>> start Task input
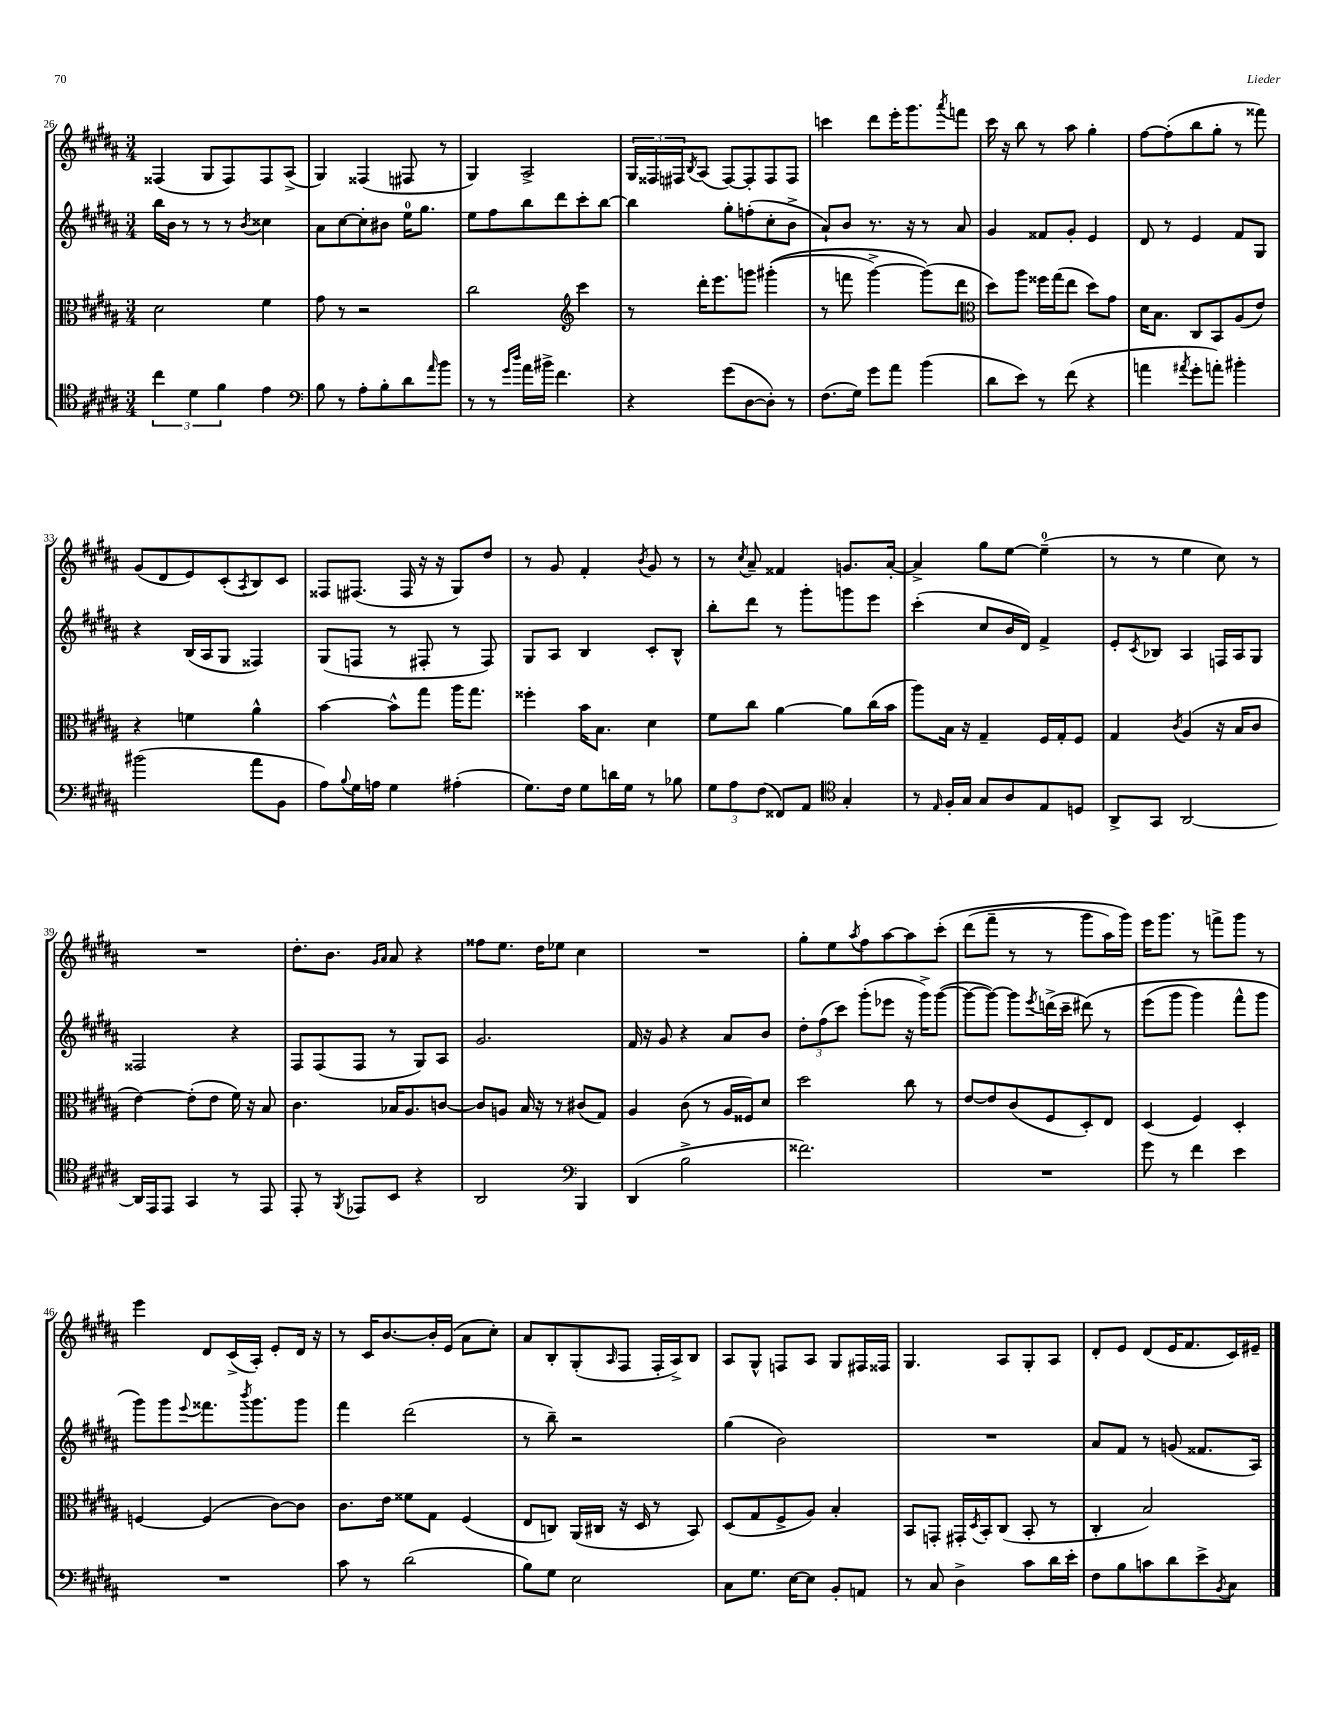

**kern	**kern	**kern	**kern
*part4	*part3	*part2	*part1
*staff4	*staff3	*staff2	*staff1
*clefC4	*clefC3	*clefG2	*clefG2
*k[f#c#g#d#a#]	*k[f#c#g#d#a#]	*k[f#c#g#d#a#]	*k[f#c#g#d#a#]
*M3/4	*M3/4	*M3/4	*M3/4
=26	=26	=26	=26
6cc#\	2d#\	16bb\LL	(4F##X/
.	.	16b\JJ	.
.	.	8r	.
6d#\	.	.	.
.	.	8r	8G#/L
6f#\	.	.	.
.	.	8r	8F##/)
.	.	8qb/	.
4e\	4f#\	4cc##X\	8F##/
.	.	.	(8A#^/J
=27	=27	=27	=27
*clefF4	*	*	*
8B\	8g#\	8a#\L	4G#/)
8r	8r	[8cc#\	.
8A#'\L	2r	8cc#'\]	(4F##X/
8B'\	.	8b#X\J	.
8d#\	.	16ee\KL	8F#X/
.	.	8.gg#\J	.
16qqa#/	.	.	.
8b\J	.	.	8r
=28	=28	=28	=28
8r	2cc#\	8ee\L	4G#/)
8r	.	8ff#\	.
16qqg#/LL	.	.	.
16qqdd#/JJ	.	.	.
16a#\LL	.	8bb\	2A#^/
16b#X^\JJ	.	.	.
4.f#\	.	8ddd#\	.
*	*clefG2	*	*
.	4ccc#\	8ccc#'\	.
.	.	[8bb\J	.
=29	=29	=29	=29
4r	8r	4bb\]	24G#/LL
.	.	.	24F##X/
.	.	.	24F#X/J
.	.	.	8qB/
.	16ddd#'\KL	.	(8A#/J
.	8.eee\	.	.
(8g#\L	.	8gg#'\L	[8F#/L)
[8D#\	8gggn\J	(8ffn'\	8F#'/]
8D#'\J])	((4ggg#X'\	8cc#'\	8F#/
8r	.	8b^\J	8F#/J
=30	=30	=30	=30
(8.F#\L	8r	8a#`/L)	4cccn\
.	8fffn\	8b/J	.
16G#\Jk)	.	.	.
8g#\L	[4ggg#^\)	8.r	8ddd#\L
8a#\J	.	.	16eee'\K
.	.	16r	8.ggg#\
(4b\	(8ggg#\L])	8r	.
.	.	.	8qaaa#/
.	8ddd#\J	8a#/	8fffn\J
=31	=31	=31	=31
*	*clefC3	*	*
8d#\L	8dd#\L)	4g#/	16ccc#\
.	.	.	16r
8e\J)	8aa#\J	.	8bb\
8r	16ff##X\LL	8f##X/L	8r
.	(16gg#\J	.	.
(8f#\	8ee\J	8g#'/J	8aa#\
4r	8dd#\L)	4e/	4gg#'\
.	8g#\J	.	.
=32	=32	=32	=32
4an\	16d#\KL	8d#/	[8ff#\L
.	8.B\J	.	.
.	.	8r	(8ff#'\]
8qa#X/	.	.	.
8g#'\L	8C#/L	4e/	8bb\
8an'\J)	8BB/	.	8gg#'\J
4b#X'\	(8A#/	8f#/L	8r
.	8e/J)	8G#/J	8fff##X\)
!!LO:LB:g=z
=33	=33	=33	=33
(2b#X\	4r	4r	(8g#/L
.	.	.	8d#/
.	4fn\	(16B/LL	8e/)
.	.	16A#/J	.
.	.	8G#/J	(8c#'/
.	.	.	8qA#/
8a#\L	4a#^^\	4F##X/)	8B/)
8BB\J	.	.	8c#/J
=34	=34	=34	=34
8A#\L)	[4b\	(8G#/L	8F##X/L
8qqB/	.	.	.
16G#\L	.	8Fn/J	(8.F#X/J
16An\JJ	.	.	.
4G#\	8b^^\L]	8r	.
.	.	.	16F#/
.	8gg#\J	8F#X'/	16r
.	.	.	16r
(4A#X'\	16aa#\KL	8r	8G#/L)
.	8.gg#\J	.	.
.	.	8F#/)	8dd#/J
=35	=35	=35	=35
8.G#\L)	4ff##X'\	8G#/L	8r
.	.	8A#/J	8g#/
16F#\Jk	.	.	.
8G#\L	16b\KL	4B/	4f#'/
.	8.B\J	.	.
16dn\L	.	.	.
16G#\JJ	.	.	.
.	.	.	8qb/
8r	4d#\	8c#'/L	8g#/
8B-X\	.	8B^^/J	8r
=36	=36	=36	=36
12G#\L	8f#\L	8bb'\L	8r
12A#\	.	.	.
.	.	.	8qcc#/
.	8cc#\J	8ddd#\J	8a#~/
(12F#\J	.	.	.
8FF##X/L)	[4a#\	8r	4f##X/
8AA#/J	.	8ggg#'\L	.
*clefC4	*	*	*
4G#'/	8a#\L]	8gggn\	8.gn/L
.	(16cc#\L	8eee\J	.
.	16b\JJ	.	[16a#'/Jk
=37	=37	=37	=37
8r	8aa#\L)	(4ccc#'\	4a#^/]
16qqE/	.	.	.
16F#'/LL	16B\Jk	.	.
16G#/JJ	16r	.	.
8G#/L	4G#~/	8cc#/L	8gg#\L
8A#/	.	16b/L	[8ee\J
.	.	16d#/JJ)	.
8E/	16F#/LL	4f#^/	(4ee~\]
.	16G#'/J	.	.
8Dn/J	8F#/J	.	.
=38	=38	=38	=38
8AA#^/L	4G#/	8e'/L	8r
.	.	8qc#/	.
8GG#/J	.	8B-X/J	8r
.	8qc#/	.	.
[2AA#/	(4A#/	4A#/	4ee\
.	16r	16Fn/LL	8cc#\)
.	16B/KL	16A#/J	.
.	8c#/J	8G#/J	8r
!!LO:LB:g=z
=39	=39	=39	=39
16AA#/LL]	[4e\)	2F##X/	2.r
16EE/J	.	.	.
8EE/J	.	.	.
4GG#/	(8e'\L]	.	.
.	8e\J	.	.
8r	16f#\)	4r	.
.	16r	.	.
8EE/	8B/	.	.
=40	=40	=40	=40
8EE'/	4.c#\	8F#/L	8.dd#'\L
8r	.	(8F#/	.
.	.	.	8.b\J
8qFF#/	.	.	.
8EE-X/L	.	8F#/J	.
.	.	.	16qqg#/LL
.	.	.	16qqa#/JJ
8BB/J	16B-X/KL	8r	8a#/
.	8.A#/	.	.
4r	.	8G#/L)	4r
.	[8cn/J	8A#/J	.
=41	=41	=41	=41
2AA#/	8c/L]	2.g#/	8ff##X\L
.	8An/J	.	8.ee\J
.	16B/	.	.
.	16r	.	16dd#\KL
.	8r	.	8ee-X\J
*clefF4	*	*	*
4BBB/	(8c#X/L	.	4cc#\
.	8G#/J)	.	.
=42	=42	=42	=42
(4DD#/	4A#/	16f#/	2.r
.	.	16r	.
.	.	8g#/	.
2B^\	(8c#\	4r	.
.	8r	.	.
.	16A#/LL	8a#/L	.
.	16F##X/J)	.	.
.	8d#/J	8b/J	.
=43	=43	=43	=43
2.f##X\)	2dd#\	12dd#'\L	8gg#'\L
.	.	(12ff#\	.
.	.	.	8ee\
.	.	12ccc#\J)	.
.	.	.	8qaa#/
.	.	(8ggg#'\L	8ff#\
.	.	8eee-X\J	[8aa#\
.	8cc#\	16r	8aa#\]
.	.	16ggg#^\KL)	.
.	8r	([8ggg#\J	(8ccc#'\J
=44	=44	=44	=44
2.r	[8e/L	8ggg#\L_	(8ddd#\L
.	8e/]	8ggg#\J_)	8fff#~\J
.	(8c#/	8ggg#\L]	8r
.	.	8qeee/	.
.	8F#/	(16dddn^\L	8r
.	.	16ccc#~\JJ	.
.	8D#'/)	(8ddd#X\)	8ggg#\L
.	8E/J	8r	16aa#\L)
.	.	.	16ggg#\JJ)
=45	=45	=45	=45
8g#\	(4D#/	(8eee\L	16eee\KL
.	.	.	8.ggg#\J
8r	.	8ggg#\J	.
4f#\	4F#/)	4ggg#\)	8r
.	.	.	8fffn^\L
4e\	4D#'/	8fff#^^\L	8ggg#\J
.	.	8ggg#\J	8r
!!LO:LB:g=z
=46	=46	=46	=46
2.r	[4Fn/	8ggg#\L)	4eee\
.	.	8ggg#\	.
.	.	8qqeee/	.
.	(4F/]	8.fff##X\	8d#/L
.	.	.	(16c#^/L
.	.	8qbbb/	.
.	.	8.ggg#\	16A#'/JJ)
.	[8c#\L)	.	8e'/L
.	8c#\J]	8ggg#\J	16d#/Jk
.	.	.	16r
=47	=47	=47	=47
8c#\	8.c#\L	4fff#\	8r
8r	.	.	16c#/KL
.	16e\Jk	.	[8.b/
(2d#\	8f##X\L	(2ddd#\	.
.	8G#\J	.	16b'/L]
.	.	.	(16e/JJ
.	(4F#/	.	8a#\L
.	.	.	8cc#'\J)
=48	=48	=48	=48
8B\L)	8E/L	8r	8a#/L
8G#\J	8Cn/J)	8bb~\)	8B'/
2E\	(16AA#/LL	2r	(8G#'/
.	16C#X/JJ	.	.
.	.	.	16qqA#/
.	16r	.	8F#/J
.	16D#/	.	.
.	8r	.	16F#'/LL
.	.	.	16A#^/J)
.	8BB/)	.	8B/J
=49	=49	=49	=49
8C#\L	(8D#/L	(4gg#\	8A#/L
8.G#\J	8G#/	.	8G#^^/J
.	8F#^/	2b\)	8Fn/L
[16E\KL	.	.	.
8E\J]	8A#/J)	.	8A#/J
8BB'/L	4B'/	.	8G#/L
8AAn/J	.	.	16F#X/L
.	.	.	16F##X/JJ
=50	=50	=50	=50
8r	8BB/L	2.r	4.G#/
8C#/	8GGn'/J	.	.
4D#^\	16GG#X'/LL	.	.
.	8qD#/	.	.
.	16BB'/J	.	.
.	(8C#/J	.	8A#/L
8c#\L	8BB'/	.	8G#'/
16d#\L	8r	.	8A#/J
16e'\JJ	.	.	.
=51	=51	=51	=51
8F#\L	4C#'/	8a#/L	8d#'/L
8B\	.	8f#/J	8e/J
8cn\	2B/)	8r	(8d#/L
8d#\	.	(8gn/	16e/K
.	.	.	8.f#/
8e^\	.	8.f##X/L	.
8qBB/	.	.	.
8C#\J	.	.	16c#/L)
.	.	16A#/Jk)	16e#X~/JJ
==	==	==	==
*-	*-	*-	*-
>> end Task input
>> start Task input
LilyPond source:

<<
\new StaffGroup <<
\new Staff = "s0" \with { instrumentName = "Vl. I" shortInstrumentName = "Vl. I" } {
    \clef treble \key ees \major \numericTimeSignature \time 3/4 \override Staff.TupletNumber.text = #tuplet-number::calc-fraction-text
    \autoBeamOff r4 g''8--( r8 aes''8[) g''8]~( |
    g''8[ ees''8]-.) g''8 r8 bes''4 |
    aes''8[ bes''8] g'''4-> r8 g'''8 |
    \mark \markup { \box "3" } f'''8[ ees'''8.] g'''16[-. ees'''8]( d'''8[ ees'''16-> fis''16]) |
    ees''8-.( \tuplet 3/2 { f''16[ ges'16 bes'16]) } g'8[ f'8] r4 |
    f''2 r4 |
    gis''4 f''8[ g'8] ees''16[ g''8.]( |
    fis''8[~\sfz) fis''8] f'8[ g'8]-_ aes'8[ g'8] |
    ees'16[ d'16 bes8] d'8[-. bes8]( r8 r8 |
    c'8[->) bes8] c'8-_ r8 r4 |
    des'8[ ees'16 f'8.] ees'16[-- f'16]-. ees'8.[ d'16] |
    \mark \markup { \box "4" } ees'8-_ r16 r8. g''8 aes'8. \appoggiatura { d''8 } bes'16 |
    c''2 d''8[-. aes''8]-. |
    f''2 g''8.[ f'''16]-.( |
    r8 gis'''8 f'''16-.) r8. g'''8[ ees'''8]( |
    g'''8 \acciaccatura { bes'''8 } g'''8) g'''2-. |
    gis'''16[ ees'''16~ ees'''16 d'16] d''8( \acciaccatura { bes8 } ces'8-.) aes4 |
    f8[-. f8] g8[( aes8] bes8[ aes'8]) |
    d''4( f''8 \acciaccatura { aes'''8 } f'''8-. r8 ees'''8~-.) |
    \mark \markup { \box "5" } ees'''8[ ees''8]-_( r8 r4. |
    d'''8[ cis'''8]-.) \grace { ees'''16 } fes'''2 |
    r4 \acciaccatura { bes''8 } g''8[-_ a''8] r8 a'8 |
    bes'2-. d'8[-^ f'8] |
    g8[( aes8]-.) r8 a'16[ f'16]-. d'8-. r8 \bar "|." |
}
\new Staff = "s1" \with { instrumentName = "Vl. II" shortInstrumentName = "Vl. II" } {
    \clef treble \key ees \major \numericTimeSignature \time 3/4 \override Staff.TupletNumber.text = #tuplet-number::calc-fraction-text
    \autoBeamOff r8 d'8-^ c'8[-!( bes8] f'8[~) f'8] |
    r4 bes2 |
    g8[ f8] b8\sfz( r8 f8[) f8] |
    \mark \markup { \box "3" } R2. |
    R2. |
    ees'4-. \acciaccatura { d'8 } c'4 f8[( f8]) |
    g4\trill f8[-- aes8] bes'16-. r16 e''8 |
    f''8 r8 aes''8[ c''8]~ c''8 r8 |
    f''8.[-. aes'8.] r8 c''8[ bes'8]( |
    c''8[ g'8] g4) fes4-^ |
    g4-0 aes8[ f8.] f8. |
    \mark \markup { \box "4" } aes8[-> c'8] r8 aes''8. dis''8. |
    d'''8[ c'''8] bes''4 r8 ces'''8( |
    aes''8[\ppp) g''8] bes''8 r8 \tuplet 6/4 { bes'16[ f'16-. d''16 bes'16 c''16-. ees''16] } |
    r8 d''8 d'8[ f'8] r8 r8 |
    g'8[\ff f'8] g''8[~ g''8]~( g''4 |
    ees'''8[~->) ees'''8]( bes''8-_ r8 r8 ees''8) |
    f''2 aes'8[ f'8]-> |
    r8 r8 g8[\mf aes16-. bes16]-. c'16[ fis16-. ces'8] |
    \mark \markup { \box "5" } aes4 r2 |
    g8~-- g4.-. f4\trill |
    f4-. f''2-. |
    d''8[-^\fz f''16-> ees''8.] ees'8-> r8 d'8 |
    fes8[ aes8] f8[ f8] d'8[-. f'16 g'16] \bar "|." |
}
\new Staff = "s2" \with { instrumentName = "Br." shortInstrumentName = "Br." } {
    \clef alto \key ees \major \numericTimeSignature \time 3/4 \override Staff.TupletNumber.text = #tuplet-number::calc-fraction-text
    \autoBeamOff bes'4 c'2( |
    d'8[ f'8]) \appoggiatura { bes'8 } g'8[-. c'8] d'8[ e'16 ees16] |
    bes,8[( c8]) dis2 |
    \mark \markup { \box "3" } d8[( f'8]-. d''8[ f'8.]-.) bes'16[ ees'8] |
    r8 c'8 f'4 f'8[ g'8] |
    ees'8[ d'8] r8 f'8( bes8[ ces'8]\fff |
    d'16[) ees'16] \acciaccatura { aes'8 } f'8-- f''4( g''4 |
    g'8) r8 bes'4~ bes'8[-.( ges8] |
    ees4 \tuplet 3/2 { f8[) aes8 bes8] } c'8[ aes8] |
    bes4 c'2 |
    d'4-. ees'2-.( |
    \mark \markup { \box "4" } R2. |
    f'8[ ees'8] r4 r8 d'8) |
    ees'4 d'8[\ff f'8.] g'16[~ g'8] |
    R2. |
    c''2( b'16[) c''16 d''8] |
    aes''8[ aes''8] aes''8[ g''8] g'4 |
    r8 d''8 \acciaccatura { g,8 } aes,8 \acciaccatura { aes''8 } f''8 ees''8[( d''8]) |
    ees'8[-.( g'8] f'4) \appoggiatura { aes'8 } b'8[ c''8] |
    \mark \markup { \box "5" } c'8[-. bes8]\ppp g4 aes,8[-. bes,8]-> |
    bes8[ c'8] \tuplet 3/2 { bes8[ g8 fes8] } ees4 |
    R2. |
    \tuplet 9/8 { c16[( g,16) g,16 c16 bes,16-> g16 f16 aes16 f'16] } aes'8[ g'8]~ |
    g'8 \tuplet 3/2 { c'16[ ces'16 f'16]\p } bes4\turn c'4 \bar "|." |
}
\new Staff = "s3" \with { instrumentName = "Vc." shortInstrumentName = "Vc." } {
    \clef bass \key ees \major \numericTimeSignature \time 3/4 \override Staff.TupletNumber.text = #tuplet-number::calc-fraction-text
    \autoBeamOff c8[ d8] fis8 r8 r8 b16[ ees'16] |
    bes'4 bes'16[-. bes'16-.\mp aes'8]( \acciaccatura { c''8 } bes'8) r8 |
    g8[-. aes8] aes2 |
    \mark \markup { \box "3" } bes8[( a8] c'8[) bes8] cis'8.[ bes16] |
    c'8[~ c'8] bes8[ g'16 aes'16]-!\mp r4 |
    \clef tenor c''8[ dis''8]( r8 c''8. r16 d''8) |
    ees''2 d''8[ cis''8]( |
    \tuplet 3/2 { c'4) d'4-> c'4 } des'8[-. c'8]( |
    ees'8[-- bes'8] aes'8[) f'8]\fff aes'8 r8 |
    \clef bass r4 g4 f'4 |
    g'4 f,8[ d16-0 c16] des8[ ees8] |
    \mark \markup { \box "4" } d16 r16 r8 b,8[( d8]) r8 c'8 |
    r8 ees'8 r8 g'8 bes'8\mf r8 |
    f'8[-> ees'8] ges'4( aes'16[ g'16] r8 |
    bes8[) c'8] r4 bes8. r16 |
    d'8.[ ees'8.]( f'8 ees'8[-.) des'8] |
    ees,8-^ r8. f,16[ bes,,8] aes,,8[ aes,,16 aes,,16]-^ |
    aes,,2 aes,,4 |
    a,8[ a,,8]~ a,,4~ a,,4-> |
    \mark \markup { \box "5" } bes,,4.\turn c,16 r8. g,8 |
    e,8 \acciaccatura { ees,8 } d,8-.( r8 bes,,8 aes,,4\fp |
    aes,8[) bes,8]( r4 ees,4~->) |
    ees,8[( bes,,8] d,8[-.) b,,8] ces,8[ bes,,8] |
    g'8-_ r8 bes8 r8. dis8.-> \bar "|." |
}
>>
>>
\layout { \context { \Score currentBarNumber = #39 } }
>> end Task input
• Direction:
Show every line of the material above that contains the string "turn", copying each one in full.

• Exercise result:
    g'8 \tuplet 3/2 { c'16[ ces'16 f'16]\p } bes4\turn c'4 \bar "|." |
    \mark \markup { \box "5" } bes,,4.\turn c,16 r8. g,8 |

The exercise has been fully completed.